▸ Exercise details
Extract each line of the records below that contains the string "kern".

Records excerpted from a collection
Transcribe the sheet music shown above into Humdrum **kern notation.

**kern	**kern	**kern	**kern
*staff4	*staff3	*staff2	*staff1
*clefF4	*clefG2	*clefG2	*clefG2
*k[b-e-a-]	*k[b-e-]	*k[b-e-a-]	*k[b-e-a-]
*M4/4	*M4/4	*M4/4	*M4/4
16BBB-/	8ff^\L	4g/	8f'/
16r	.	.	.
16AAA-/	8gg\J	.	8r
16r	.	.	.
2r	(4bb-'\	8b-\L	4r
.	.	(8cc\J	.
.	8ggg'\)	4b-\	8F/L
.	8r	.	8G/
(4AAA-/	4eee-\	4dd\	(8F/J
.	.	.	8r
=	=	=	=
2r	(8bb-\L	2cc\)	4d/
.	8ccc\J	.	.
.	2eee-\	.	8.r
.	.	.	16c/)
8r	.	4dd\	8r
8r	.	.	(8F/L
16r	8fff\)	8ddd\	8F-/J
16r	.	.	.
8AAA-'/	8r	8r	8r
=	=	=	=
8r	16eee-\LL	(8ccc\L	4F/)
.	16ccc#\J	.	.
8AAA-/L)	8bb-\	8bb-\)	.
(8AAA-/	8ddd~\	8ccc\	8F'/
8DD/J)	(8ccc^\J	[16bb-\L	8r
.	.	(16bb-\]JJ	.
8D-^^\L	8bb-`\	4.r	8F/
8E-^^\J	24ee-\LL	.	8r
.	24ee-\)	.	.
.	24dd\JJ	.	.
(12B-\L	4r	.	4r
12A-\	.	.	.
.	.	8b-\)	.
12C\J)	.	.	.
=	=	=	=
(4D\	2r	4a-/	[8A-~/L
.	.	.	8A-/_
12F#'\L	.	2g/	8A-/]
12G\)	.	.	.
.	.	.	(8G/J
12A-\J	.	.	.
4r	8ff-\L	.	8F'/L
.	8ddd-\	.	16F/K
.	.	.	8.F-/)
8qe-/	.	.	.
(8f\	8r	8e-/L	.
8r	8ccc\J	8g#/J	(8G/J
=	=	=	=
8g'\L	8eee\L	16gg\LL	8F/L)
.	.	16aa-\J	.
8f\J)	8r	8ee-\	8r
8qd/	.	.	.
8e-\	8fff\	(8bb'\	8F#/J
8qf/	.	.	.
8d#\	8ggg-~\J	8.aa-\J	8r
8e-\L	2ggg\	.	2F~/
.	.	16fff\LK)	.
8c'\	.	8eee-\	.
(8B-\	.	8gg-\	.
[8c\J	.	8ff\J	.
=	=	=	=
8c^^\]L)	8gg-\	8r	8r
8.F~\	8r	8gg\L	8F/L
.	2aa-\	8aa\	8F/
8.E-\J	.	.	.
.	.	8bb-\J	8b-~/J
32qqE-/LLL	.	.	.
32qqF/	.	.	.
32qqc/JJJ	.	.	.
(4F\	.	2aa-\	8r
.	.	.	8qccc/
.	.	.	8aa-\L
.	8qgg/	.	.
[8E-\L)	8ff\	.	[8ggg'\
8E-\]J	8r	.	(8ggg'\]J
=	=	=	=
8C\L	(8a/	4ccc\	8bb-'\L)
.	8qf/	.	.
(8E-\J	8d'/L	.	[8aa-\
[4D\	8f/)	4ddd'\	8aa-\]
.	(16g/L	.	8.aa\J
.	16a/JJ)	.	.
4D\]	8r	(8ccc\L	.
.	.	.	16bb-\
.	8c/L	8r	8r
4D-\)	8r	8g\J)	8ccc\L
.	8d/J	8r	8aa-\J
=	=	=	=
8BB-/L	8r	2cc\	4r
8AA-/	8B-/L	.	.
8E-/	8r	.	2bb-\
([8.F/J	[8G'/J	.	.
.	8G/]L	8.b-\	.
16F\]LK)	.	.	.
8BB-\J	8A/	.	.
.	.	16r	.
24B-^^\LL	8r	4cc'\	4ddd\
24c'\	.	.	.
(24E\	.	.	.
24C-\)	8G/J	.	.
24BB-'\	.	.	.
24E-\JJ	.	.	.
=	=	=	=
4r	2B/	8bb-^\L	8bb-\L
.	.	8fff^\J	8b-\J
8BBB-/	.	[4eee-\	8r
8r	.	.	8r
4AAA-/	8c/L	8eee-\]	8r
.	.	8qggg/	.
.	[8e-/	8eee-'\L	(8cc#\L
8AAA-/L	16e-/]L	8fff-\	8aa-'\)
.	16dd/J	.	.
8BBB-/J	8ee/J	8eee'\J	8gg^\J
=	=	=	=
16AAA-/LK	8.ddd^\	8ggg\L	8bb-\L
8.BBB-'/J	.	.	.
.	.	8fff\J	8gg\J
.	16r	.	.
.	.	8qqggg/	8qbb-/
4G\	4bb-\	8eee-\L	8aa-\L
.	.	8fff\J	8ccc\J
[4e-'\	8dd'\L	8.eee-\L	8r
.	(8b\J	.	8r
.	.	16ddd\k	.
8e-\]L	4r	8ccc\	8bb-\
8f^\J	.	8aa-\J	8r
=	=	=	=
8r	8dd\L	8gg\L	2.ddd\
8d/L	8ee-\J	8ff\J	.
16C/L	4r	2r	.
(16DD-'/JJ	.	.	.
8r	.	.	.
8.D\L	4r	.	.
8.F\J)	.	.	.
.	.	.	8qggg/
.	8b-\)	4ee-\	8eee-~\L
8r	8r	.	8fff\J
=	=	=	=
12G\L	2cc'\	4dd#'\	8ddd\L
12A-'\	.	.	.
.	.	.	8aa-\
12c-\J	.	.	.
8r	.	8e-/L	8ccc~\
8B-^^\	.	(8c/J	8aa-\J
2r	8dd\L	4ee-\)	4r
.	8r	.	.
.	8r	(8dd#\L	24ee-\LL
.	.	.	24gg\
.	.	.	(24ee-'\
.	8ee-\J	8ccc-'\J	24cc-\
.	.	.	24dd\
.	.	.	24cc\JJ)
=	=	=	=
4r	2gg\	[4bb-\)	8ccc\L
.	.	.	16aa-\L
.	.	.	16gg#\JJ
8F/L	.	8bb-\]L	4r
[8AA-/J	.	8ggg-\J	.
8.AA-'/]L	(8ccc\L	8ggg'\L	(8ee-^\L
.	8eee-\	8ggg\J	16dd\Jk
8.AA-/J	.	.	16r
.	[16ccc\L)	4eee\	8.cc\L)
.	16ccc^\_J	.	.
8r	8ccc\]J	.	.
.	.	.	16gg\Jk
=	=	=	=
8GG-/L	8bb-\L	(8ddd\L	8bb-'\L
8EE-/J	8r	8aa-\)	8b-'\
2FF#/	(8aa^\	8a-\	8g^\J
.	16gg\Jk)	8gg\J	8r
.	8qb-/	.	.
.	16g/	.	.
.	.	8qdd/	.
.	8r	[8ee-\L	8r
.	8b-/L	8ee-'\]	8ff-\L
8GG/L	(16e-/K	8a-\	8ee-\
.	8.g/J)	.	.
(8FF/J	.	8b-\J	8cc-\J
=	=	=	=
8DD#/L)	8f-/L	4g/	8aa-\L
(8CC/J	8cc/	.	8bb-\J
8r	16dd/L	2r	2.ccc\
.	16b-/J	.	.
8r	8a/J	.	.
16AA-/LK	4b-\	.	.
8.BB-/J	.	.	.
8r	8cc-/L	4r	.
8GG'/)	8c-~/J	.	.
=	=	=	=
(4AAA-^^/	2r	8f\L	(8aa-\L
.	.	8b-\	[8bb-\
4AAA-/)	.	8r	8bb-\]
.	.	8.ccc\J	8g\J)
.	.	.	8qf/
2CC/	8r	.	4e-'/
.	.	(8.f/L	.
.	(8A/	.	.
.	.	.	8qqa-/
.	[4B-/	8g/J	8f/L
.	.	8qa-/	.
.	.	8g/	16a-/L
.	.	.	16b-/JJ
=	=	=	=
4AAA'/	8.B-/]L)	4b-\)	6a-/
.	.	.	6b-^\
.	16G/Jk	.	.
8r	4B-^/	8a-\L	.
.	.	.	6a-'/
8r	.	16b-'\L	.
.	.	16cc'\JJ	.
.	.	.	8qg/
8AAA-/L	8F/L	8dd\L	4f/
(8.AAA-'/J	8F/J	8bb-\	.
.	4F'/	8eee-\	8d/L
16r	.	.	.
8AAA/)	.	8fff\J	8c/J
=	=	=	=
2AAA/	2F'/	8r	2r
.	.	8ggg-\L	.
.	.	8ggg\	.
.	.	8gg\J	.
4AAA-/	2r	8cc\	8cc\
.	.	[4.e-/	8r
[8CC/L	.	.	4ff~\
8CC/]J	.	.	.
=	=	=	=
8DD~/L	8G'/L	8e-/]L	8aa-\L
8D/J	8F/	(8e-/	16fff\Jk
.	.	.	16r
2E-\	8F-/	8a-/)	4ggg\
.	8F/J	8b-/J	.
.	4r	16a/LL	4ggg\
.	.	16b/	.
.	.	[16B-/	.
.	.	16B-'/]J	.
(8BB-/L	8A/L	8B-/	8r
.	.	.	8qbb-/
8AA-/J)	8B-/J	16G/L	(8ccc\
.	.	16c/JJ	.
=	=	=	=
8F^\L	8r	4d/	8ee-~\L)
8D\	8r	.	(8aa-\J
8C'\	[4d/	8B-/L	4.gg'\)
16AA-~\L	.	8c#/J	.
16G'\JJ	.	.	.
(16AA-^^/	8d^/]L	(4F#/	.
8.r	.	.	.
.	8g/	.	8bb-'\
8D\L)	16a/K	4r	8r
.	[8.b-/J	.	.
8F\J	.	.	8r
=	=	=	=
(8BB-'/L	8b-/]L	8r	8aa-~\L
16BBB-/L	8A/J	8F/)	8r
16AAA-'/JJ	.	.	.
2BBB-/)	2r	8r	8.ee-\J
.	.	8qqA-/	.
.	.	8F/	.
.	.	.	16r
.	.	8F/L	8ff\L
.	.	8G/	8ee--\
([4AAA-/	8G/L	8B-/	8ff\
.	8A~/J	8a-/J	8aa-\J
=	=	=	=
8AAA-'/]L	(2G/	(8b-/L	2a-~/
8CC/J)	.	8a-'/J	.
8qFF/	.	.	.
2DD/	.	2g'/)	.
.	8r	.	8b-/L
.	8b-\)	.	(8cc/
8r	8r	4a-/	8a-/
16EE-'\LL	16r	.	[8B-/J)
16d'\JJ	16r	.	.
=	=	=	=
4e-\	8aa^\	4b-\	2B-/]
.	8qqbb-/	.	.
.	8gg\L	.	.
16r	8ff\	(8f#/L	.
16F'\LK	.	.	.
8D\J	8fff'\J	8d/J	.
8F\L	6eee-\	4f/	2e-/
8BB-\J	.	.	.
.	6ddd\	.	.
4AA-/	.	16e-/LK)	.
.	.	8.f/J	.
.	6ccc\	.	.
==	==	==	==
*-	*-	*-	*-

▸ Exercise result
Transcribe the sheet music shown above into Humdrum **kern notation.
**kern	**kern	**kern	**kern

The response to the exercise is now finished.